## Task statement:
With pictures omitted, transcribe exactly the lines from the one containing "LINE pin AO: D1 -> A0" to the end of the records below.
::: Excerpted records :::
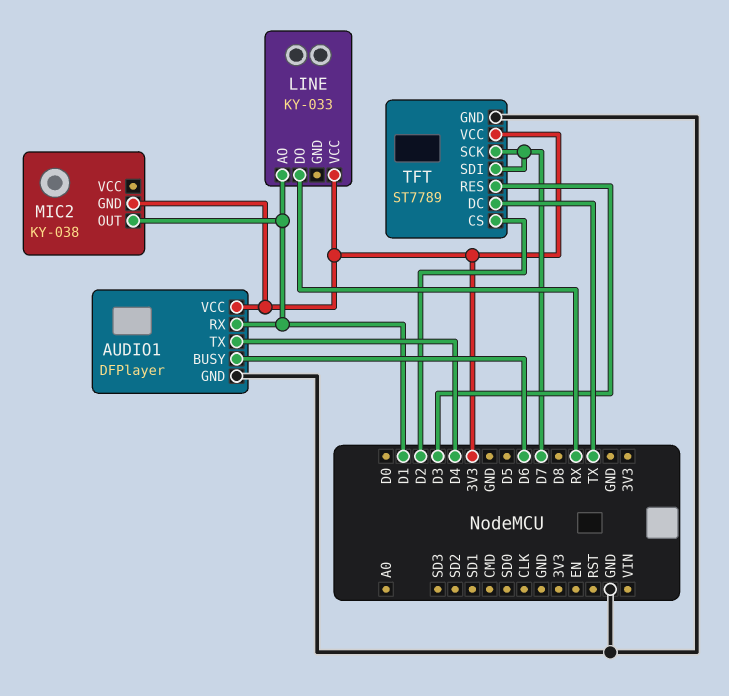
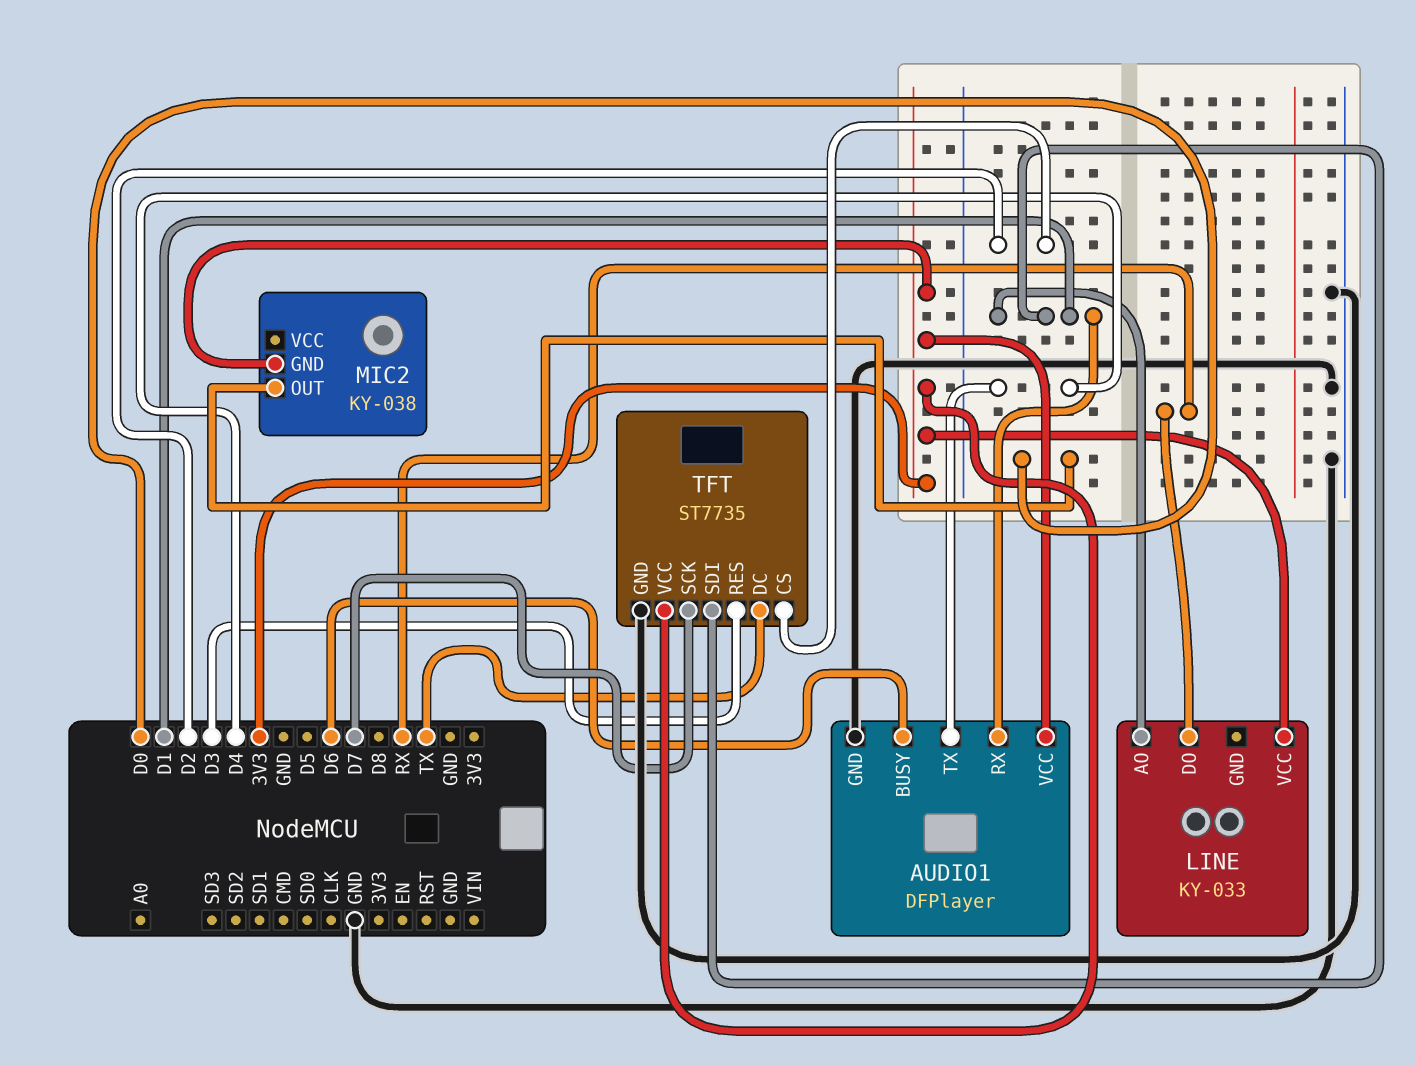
MIC2 pin OUT: D1 -> D0
TFT: ST7789 -> ST7735
TFT pin SDI: D7 -> D1

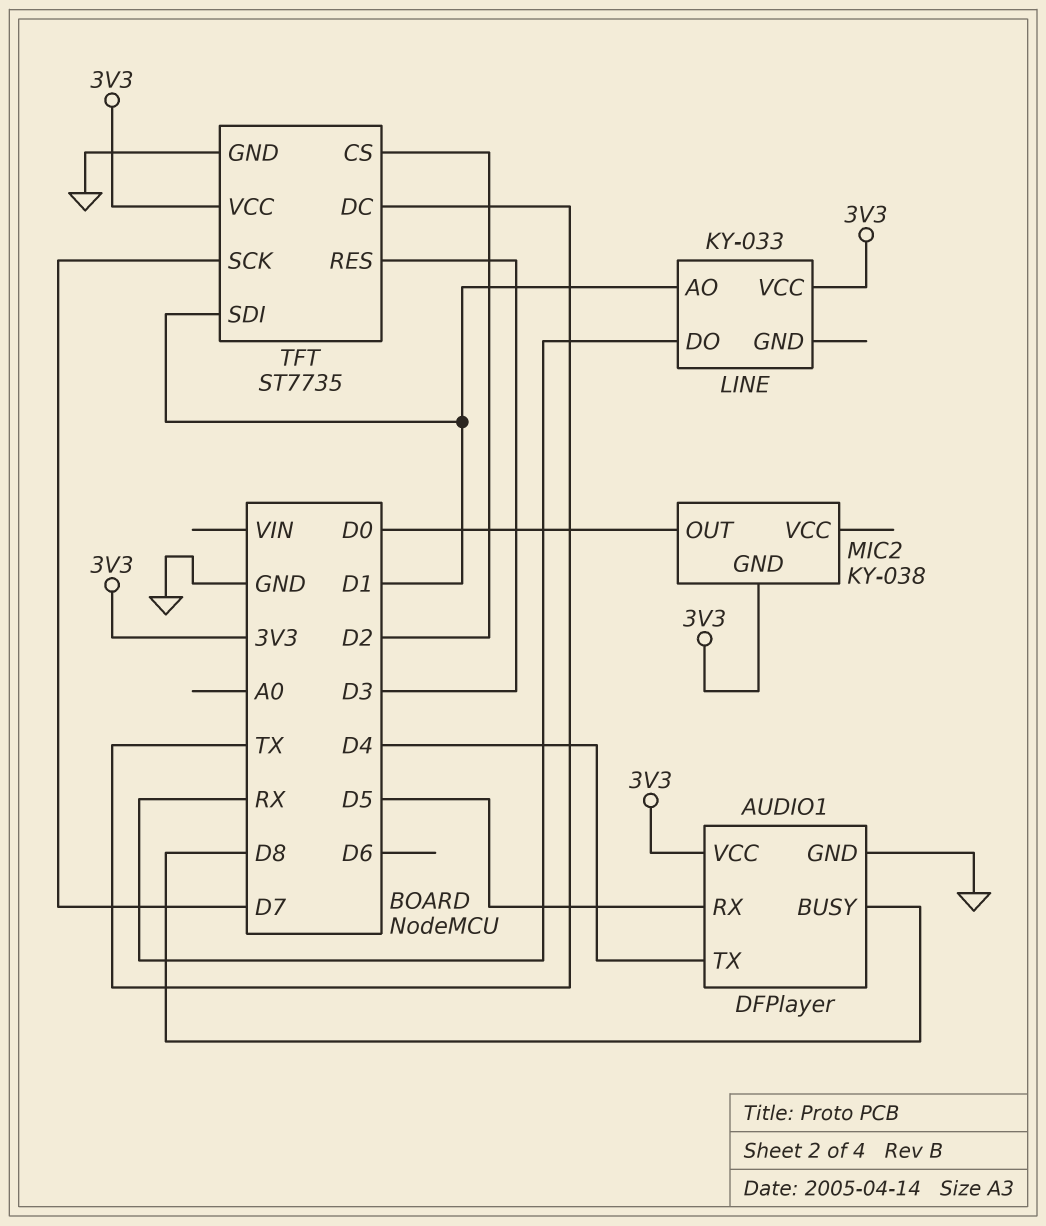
AUDIO1 pin BUSY: D6 -> D8
AUDIO1 pin RX: D1 -> D5

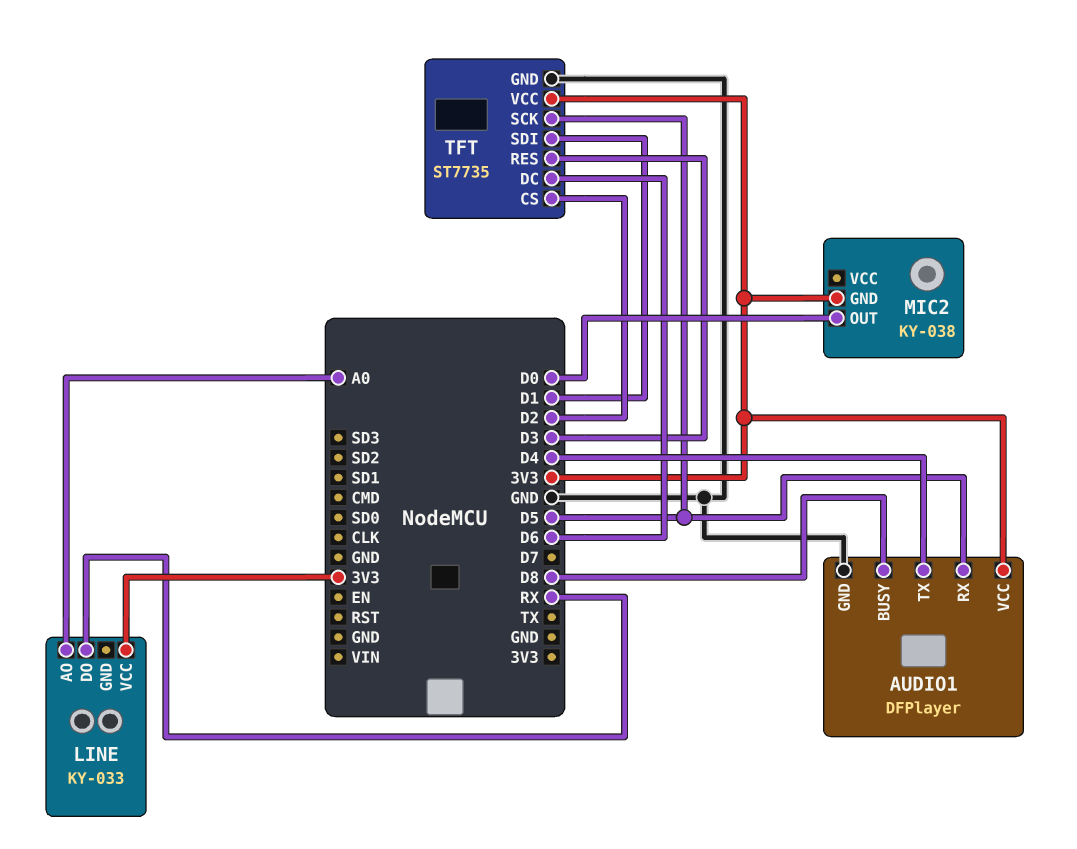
LINE pin AO: D1 -> A0
TFT pin DC: TX -> D6
TFT pin SCK: D7 -> D5

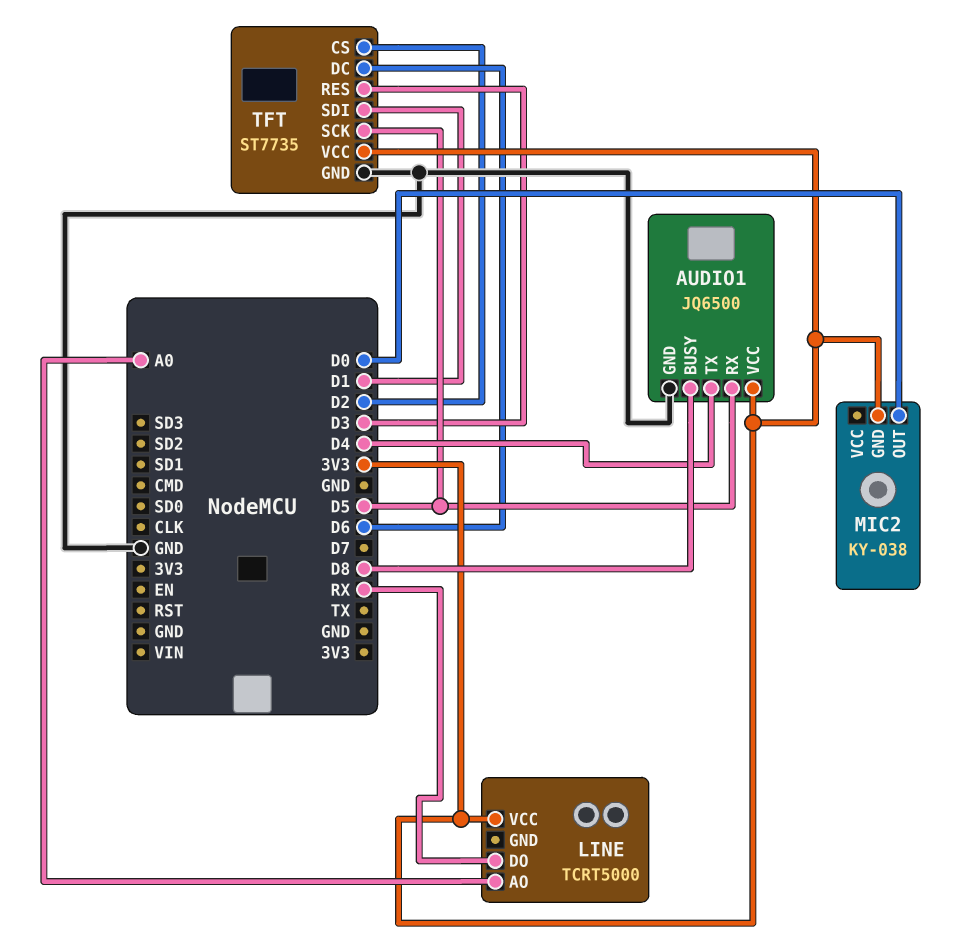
AUDIO1: DFPlayer -> JQ6500
LINE: KY-033 -> TCRT5000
:::
## Response below:
LINE pin AO: D1 -> A0
TFT pin DC: TX -> D6
TFT pin SCK: D7 -> D5

AUDIO1: DFPlayer -> JQ6500
LINE: KY-033 -> TCRT5000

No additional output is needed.